(Stored records)
..............................
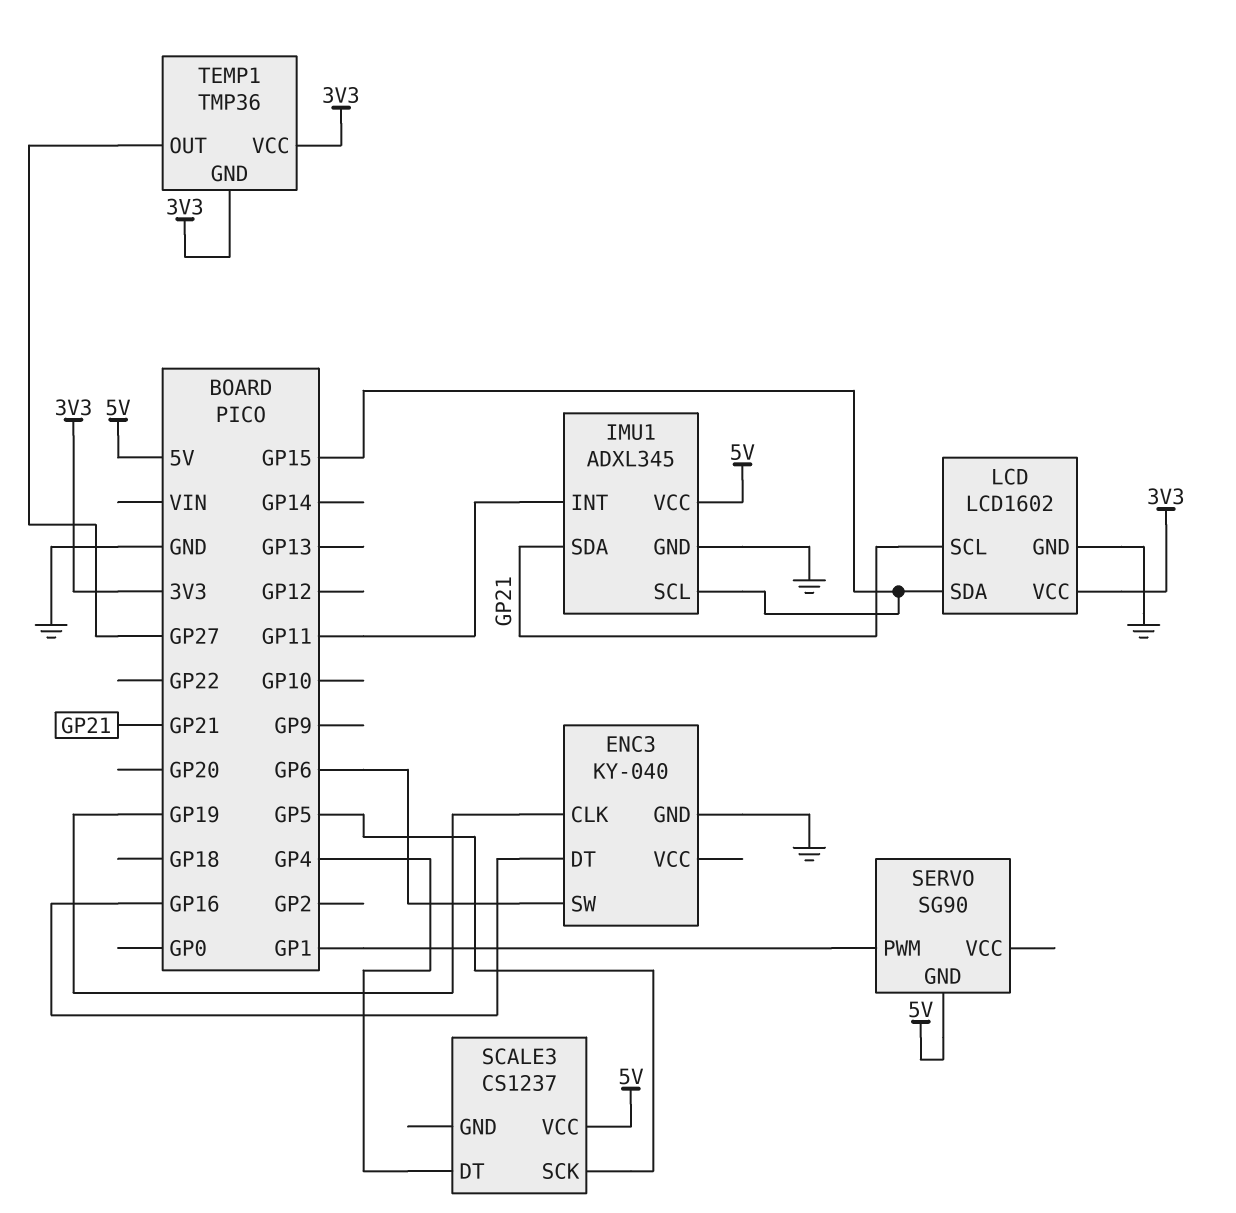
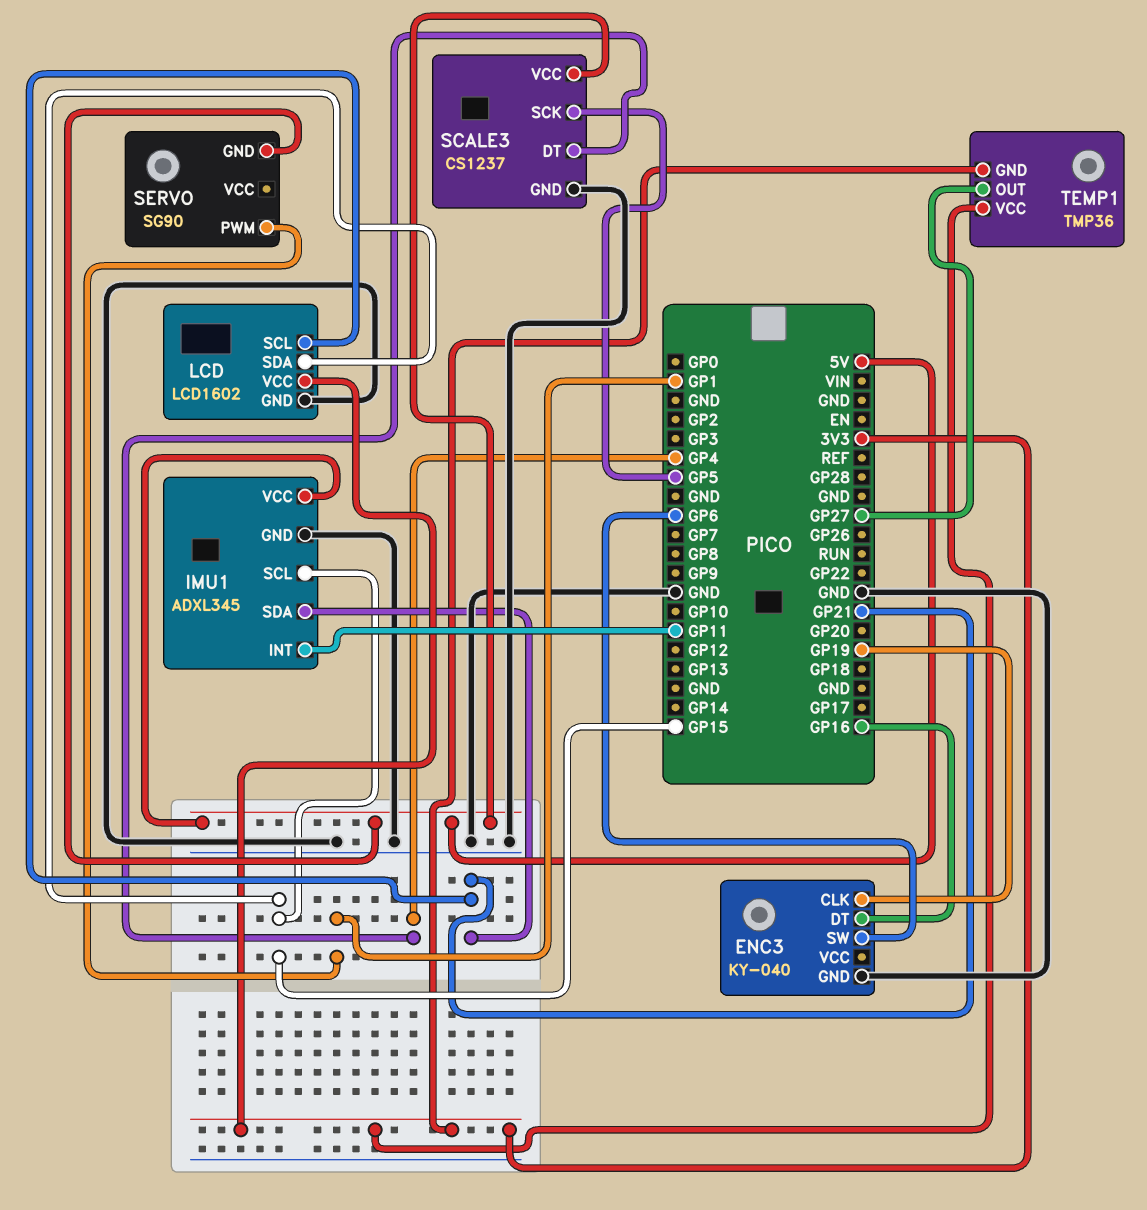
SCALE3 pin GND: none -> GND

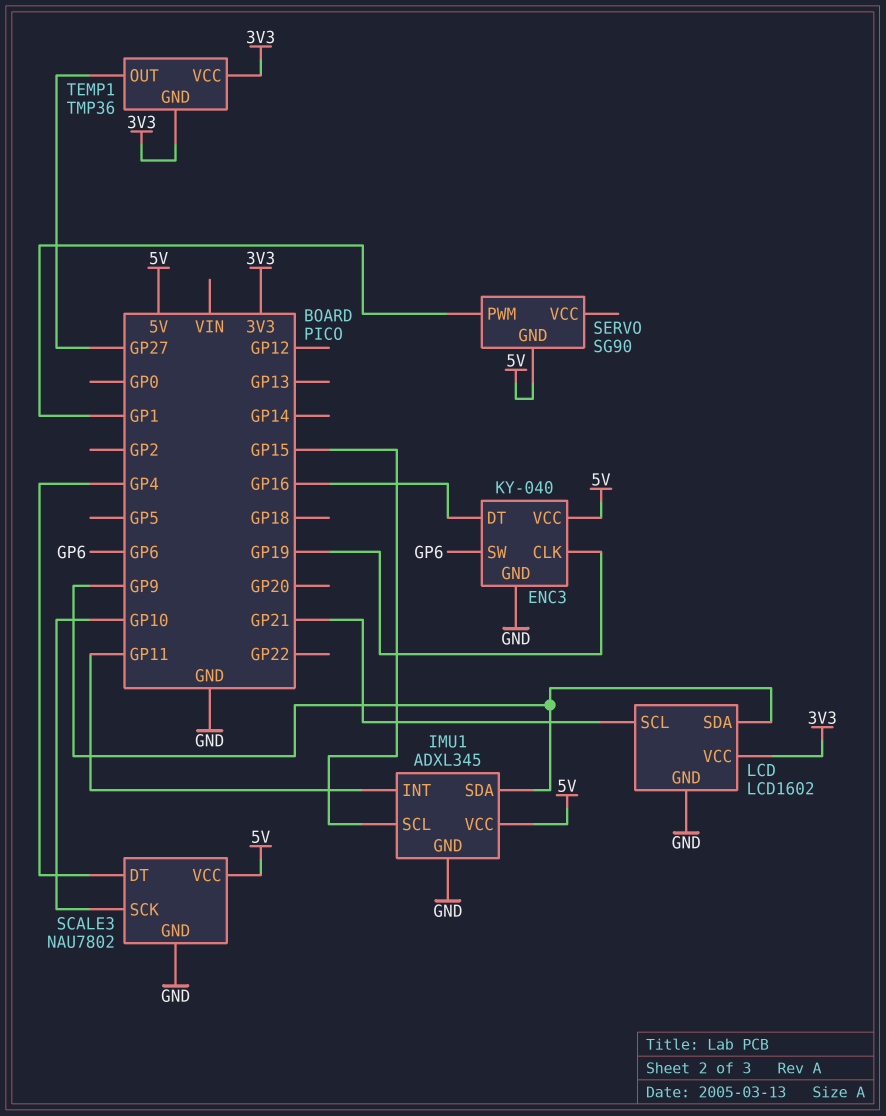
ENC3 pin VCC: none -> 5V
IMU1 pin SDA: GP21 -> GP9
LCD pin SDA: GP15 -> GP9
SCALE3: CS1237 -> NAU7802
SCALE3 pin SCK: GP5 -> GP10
..............................
• What you should do
All lines in the entries above that hold the word "none" need to be copied.

• Answer to this task
SCALE3 pin GND: none -> GND
ENC3 pin VCC: none -> 5V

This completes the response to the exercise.